Output the whole listing exactly, with no pictures.

(Beginning of Given entries)

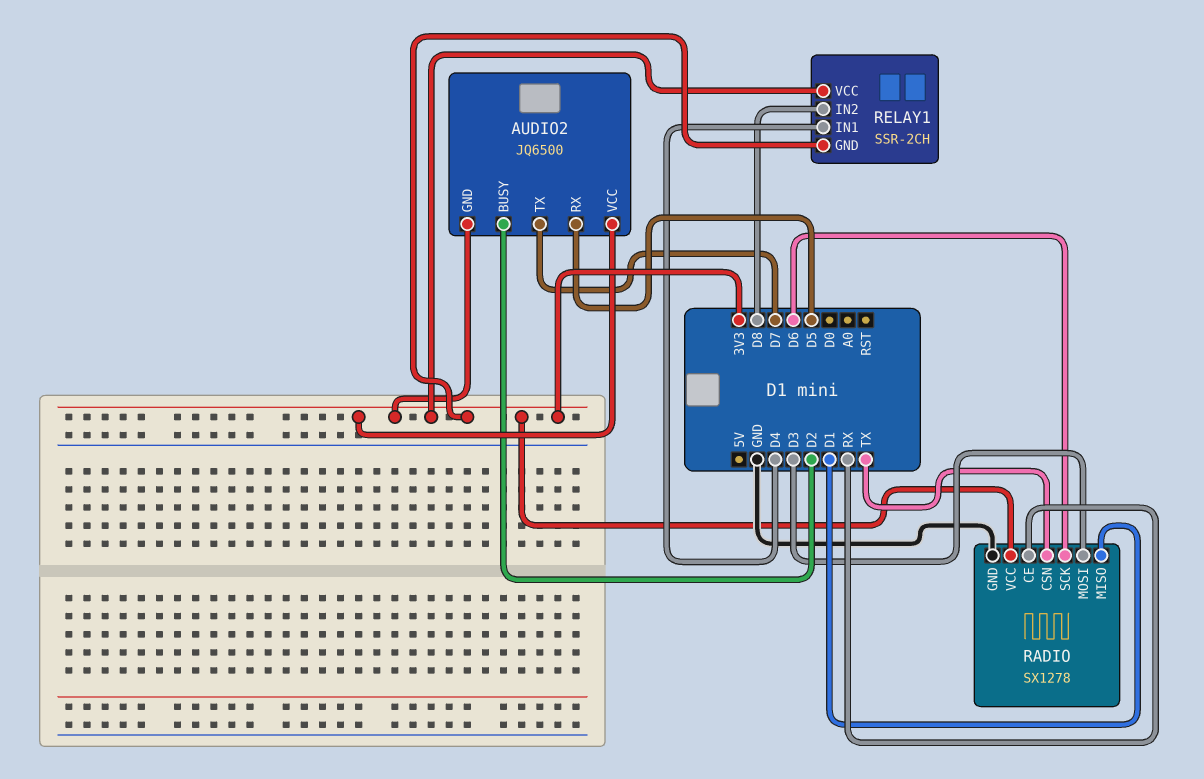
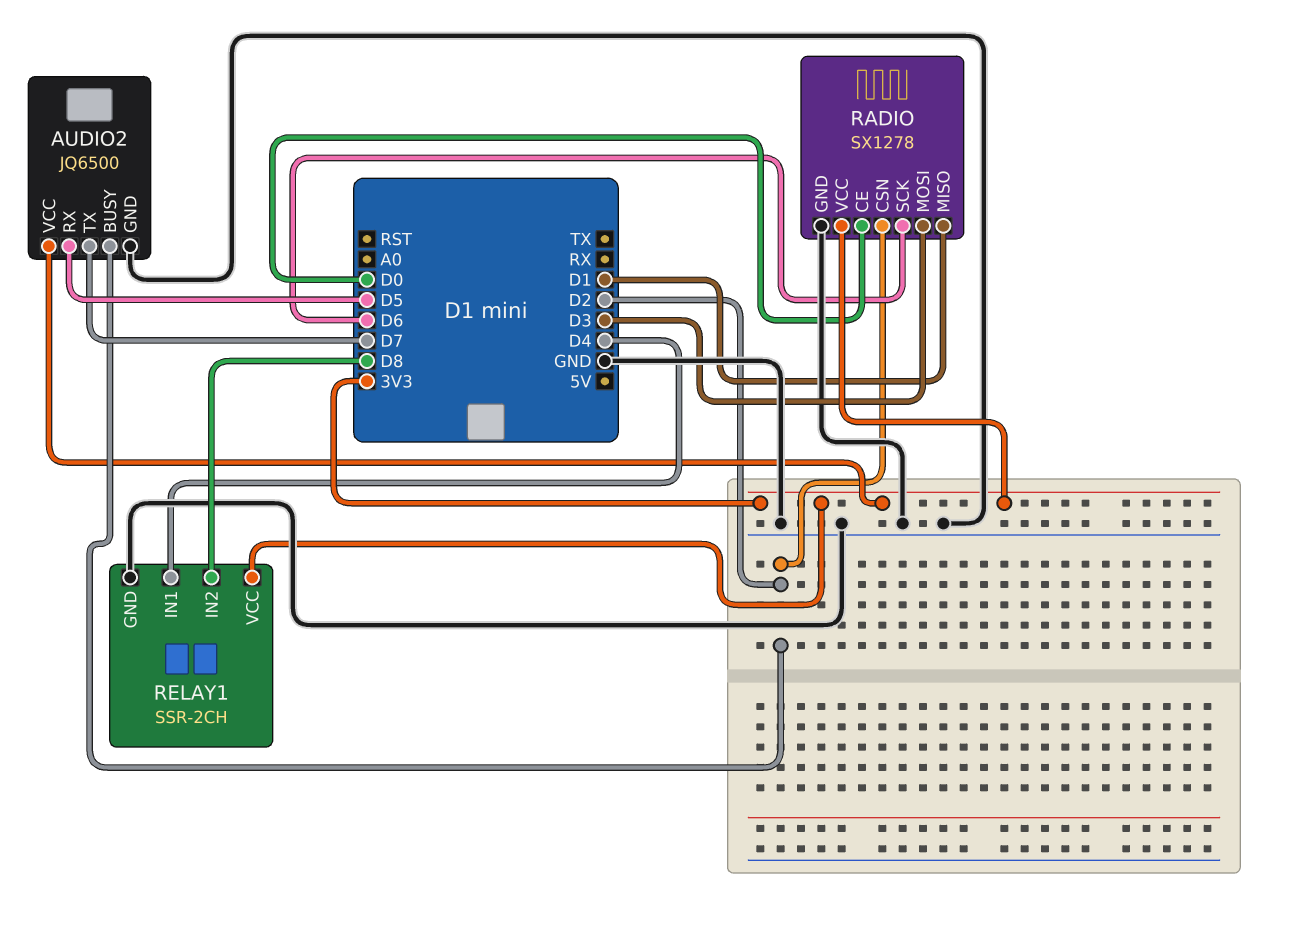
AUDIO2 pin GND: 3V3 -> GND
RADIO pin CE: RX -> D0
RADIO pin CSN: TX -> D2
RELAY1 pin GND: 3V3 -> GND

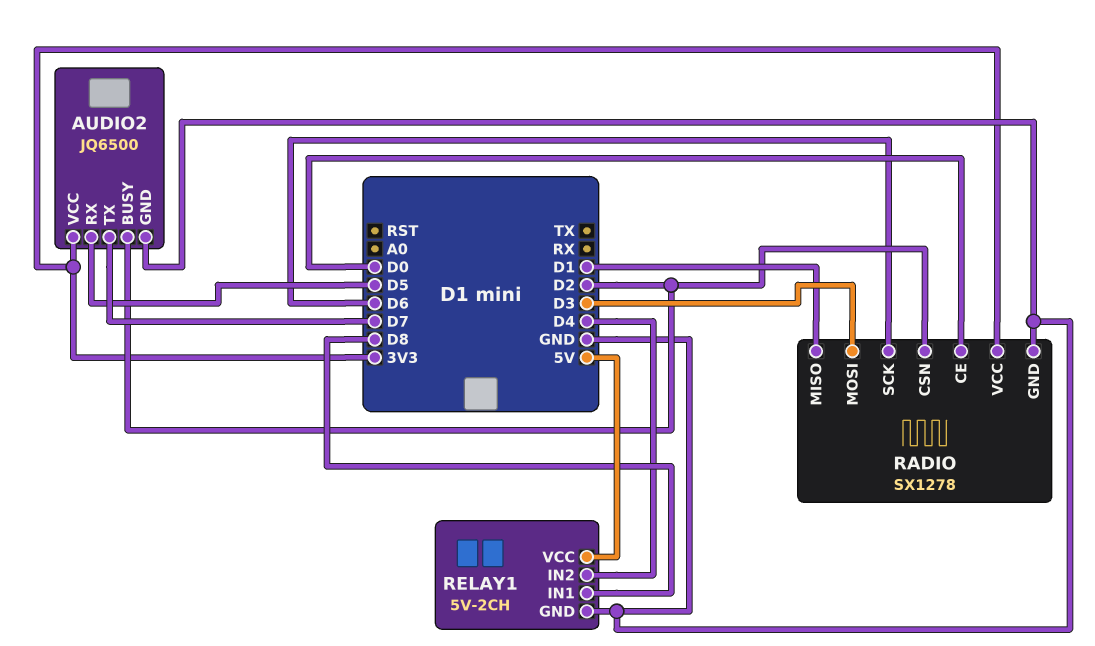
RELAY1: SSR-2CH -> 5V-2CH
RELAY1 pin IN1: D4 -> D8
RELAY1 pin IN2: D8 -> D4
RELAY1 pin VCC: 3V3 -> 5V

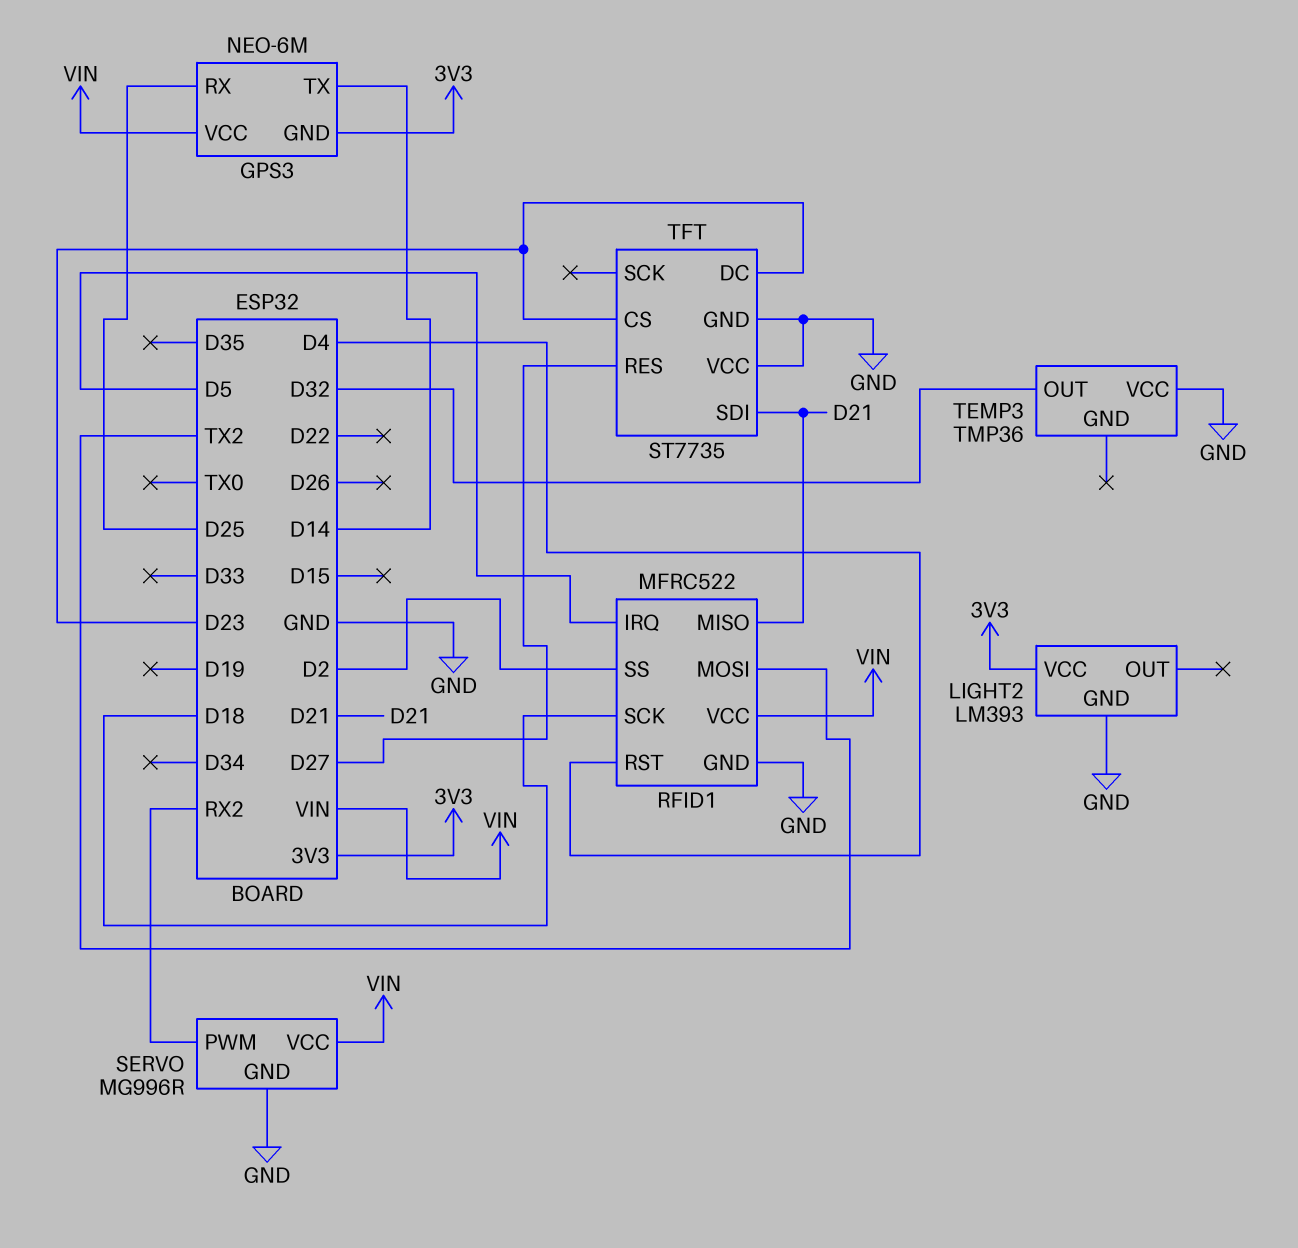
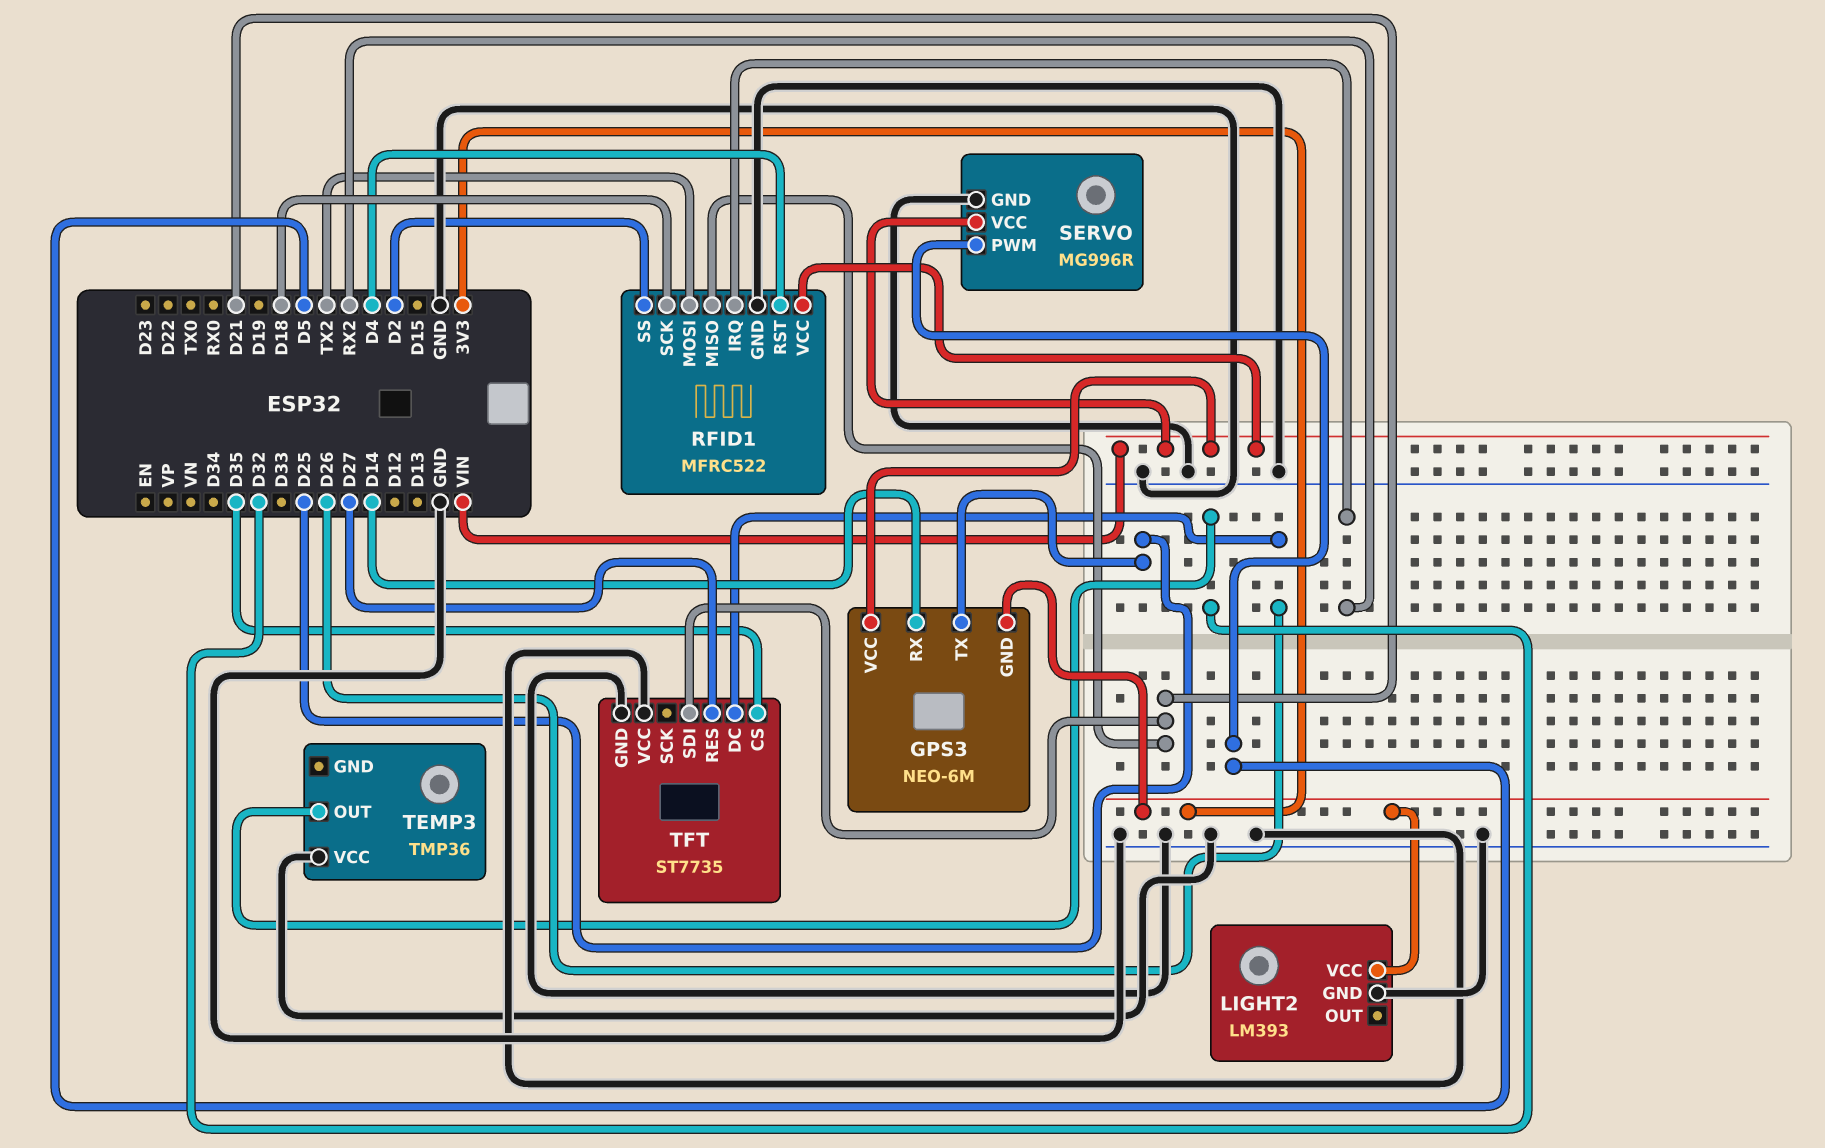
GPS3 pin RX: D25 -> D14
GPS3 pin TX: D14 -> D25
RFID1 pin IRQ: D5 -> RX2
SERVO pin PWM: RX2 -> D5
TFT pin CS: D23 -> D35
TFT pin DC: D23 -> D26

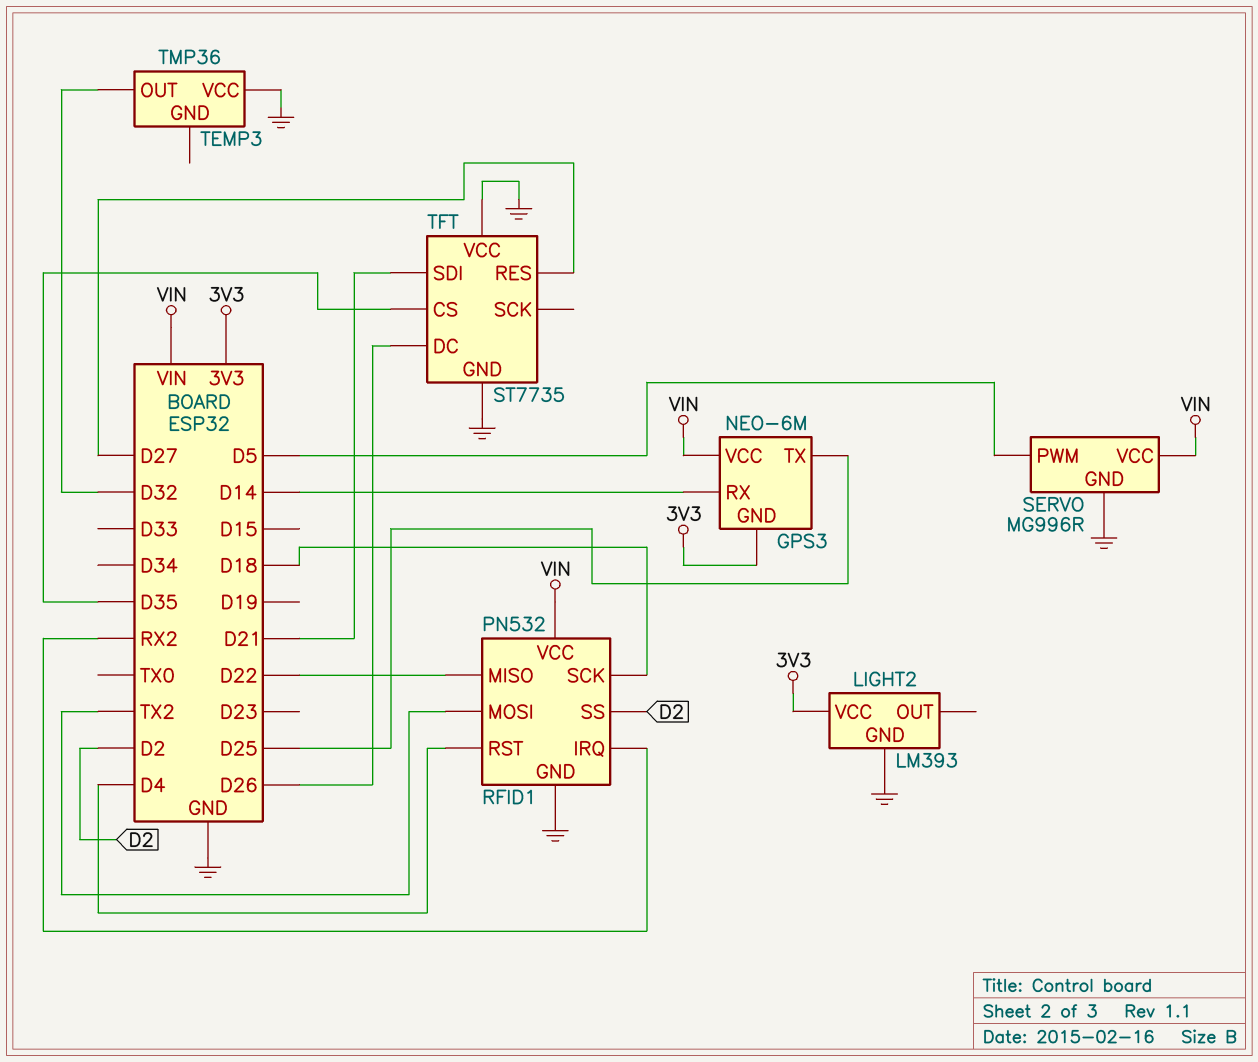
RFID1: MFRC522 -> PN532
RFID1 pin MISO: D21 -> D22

(End of Given entries)

(Reply to the task):
AUDIO2 pin GND: 3V3 -> GND
RADIO pin CE: RX -> D0
RADIO pin CSN: TX -> D2
RELAY1 pin GND: 3V3 -> GND

RELAY1: SSR-2CH -> 5V-2CH
RELAY1 pin IN1: D4 -> D8
RELAY1 pin IN2: D8 -> D4
RELAY1 pin VCC: 3V3 -> 5V

GPS3 pin RX: D25 -> D14
GPS3 pin TX: D14 -> D25
RFID1 pin IRQ: D5 -> RX2
SERVO pin PWM: RX2 -> D5
TFT pin CS: D23 -> D35
TFT pin DC: D23 -> D26

RFID1: MFRC522 -> PN532
RFID1 pin MISO: D21 -> D22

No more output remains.